The problem →
Given the material below, return only the lines starting at the line with "white cupcake: 7 -> 6" and ending at the line with "black soap dispenser: 5 -> 3", exactly as they appear.

Entries provided →
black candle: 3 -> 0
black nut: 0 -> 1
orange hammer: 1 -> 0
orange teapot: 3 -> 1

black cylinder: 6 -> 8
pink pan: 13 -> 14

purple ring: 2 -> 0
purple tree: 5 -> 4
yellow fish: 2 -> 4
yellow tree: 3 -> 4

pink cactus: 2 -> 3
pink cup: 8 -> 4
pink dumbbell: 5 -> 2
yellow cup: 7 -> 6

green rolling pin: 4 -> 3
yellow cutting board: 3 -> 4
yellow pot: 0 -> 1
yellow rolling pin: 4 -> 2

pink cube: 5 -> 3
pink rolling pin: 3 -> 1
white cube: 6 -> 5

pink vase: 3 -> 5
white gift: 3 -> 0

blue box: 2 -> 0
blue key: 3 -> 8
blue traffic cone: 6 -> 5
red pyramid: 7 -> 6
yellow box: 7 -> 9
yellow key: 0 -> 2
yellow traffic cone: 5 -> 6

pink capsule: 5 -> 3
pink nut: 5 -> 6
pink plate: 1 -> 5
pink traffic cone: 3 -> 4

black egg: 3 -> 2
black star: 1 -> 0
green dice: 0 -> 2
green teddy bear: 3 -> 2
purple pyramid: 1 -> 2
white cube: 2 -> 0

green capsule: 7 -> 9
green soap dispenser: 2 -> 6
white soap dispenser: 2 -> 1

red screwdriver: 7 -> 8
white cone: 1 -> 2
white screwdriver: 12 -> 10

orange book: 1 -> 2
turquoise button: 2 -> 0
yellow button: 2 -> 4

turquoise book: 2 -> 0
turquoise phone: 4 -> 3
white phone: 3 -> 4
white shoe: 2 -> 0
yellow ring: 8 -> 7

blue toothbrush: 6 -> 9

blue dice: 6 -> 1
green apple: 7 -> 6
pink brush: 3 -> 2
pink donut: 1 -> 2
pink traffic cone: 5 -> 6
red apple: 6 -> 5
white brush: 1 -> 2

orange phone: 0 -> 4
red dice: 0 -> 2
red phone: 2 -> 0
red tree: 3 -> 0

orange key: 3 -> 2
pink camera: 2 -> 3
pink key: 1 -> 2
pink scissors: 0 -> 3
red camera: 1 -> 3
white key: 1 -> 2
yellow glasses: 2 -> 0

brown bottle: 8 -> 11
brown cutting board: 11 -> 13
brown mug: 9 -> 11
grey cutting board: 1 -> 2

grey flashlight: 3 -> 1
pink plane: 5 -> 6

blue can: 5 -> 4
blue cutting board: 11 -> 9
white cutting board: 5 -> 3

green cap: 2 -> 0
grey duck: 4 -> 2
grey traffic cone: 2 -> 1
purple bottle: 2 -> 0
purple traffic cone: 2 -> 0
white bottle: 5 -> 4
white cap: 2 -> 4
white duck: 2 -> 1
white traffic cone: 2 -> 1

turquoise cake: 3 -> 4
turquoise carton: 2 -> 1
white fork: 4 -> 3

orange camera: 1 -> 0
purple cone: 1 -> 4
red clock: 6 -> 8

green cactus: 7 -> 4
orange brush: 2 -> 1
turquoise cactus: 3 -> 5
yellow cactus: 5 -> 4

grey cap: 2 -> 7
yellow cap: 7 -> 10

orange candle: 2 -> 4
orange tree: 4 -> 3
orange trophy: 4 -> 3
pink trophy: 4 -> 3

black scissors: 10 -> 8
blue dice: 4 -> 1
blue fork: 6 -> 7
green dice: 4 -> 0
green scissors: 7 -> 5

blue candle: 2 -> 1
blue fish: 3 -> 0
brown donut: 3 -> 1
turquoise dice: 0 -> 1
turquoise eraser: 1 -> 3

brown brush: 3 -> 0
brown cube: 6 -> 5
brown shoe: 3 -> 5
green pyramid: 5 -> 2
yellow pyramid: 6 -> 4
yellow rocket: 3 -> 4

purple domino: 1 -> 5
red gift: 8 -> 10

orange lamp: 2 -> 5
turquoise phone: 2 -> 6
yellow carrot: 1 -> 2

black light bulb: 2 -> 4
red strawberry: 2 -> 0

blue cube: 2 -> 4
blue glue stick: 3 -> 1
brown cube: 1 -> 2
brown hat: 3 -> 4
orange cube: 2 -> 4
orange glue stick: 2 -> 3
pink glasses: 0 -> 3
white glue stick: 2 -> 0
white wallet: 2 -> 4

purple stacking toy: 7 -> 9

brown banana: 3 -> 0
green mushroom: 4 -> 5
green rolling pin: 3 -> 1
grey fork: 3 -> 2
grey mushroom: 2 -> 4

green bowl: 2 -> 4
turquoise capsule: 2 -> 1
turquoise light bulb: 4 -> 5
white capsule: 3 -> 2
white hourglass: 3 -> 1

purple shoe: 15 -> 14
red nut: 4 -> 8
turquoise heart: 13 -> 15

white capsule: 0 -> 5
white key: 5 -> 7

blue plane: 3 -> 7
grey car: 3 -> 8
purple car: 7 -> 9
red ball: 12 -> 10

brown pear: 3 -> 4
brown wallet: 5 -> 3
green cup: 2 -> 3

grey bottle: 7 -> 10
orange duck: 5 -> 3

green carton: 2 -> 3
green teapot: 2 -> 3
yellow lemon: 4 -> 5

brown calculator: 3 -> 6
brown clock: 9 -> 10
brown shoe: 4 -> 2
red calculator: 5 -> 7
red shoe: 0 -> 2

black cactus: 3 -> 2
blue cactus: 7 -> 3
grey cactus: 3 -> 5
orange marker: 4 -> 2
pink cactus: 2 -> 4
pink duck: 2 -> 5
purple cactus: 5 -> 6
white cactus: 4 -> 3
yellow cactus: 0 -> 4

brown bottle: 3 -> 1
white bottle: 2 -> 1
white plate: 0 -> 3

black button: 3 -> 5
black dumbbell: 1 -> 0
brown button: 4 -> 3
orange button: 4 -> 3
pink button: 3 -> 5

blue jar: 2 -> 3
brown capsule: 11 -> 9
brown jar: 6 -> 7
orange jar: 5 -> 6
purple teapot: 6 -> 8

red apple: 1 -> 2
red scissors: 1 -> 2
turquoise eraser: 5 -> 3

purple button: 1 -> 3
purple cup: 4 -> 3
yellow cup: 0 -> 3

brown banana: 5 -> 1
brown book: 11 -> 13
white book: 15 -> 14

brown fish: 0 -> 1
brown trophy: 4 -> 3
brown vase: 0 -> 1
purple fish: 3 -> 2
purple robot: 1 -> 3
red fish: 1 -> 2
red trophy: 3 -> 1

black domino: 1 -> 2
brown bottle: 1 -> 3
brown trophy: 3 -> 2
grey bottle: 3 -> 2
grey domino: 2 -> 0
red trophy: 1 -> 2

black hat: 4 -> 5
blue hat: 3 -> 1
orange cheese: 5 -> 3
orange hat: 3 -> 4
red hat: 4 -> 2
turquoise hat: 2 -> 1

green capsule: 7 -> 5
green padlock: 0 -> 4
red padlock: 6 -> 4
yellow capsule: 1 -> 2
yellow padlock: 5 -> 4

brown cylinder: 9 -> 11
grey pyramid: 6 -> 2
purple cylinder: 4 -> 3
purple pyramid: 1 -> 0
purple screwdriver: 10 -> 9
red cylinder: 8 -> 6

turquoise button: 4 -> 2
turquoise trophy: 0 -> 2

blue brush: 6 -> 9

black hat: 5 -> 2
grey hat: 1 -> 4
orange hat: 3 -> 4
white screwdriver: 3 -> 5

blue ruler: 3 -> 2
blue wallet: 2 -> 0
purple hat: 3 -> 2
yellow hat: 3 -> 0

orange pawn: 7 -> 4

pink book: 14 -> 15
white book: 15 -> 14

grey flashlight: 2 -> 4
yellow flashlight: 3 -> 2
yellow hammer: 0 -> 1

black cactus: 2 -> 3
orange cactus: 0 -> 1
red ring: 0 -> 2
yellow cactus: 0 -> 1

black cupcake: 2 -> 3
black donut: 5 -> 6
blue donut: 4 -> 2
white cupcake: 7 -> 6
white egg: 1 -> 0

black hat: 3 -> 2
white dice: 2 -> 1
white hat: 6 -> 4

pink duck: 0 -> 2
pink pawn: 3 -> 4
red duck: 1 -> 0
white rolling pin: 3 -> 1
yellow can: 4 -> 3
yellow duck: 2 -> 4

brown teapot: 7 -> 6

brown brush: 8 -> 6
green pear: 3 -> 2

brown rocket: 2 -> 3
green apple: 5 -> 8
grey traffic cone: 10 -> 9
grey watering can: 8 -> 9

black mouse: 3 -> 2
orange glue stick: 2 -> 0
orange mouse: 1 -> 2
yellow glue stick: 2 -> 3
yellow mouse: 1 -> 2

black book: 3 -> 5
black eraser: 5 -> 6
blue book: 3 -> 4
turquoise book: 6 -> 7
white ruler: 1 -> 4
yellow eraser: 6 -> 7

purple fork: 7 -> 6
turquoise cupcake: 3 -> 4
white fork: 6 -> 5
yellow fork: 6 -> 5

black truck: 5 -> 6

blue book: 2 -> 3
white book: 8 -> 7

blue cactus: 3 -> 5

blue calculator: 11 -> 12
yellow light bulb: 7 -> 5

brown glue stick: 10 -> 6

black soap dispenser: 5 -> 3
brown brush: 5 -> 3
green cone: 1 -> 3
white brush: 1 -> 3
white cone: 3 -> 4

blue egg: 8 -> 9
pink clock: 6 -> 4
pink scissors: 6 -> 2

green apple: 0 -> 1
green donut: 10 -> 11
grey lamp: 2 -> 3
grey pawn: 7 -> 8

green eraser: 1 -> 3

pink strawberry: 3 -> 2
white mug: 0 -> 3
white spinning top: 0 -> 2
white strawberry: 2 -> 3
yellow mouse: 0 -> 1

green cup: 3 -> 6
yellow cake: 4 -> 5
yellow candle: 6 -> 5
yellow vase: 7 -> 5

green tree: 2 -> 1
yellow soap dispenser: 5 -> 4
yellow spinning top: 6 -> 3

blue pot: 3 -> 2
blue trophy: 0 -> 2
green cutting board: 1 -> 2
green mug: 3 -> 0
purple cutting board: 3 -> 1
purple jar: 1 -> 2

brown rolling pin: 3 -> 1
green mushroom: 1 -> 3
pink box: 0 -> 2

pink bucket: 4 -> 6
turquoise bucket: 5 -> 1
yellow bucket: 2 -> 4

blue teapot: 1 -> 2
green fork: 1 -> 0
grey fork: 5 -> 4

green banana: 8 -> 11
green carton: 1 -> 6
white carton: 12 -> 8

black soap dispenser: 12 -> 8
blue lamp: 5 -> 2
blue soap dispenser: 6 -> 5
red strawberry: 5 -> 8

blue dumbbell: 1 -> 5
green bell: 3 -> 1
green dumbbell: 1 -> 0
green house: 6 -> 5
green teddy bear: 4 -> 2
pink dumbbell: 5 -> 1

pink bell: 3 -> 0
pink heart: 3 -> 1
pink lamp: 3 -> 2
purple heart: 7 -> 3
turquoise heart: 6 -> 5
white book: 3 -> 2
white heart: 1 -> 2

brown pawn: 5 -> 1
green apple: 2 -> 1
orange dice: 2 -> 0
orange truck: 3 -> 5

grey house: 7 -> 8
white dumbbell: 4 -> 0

Exercise answer →
white cupcake: 7 -> 6
white egg: 1 -> 0

black hat: 3 -> 2
white dice: 2 -> 1
white hat: 6 -> 4

pink duck: 0 -> 2
pink pawn: 3 -> 4
red duck: 1 -> 0
white rolling pin: 3 -> 1
yellow can: 4 -> 3
yellow duck: 2 -> 4

brown teapot: 7 -> 6

brown brush: 8 -> 6
green pear: 3 -> 2

brown rocket: 2 -> 3
green apple: 5 -> 8
grey traffic cone: 10 -> 9
grey watering can: 8 -> 9

black mouse: 3 -> 2
orange glue stick: 2 -> 0
orange mouse: 1 -> 2
yellow glue stick: 2 -> 3
yellow mouse: 1 -> 2

black book: 3 -> 5
black eraser: 5 -> 6
blue book: 3 -> 4
turquoise book: 6 -> 7
white ruler: 1 -> 4
yellow eraser: 6 -> 7

purple fork: 7 -> 6
turquoise cupcake: 3 -> 4
white fork: 6 -> 5
yellow fork: 6 -> 5

black truck: 5 -> 6

blue book: 2 -> 3
white book: 8 -> 7

blue cactus: 3 -> 5

blue calculator: 11 -> 12
yellow light bulb: 7 -> 5

brown glue stick: 10 -> 6

black soap dispenser: 5 -> 3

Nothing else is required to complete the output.